[Object transformation records]
┌────────

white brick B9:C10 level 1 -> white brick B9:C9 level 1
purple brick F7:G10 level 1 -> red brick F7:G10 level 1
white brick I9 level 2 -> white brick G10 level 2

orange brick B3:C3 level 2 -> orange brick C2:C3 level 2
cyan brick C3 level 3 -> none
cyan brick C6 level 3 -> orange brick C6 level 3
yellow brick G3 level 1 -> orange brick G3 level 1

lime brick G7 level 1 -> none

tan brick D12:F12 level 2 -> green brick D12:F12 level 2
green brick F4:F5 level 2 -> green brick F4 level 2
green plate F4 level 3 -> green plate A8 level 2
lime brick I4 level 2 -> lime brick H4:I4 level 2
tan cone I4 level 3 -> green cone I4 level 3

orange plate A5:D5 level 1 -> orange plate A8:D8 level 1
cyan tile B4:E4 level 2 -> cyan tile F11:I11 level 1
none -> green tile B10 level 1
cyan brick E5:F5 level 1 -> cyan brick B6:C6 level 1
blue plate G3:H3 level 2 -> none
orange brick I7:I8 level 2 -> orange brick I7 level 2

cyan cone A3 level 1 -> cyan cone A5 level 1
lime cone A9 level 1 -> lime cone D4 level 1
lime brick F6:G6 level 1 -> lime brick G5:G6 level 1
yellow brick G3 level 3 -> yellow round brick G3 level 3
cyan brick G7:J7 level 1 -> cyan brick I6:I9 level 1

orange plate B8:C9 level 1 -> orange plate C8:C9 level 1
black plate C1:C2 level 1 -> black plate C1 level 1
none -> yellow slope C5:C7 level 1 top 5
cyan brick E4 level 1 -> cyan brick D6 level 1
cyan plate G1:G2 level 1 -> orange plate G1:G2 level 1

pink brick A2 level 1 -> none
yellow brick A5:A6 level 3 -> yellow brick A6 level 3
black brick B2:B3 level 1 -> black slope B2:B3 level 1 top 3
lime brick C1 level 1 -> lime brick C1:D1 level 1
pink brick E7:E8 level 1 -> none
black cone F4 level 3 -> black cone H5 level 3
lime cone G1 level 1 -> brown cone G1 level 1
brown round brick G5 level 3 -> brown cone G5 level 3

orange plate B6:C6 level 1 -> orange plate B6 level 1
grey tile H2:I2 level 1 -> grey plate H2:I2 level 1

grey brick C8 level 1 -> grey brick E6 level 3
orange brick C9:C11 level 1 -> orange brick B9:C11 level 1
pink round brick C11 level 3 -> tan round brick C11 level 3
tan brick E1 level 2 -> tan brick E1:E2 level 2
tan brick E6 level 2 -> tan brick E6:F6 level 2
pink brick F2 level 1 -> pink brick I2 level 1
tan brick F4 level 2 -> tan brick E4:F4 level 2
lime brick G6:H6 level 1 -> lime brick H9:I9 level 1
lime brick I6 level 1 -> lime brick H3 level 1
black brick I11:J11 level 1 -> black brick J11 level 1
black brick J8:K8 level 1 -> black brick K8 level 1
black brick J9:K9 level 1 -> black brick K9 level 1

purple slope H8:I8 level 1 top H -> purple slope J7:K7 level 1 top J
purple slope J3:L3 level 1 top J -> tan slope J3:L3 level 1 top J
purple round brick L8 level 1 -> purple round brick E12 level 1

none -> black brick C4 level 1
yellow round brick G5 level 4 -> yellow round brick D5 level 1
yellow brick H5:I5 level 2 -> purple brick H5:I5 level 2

└────────

Reproduce exactly the lines above from the line with "green brick F4:F5" to the line with "lime cone G1 level 1 -> brown cone G1 level 1", including both, and add nothing.

-- ANSWER SPACE --
green brick F4:F5 level 2 -> green brick F4 level 2
green plate F4 level 3 -> green plate A8 level 2
lime brick I4 level 2 -> lime brick H4:I4 level 2
tan cone I4 level 3 -> green cone I4 level 3

orange plate A5:D5 level 1 -> orange plate A8:D8 level 1
cyan tile B4:E4 level 2 -> cyan tile F11:I11 level 1
none -> green tile B10 level 1
cyan brick E5:F5 level 1 -> cyan brick B6:C6 level 1
blue plate G3:H3 level 2 -> none
orange brick I7:I8 level 2 -> orange brick I7 level 2

cyan cone A3 level 1 -> cyan cone A5 level 1
lime cone A9 level 1 -> lime cone D4 level 1
lime brick F6:G6 level 1 -> lime brick G5:G6 level 1
yellow brick G3 level 3 -> yellow round brick G3 level 3
cyan brick G7:J7 level 1 -> cyan brick I6:I9 level 1

orange plate B8:C9 level 1 -> orange plate C8:C9 level 1
black plate C1:C2 level 1 -> black plate C1 level 1
none -> yellow slope C5:C7 level 1 top 5
cyan brick E4 level 1 -> cyan brick D6 level 1
cyan plate G1:G2 level 1 -> orange plate G1:G2 level 1

pink brick A2 level 1 -> none
yellow brick A5:A6 level 3 -> yellow brick A6 level 3
black brick B2:B3 level 1 -> black slope B2:B3 level 1 top 3
lime brick C1 level 1 -> lime brick C1:D1 level 1
pink brick E7:E8 level 1 -> none
black cone F4 level 3 -> black cone H5 level 3
lime cone G1 level 1 -> brown cone G1 level 1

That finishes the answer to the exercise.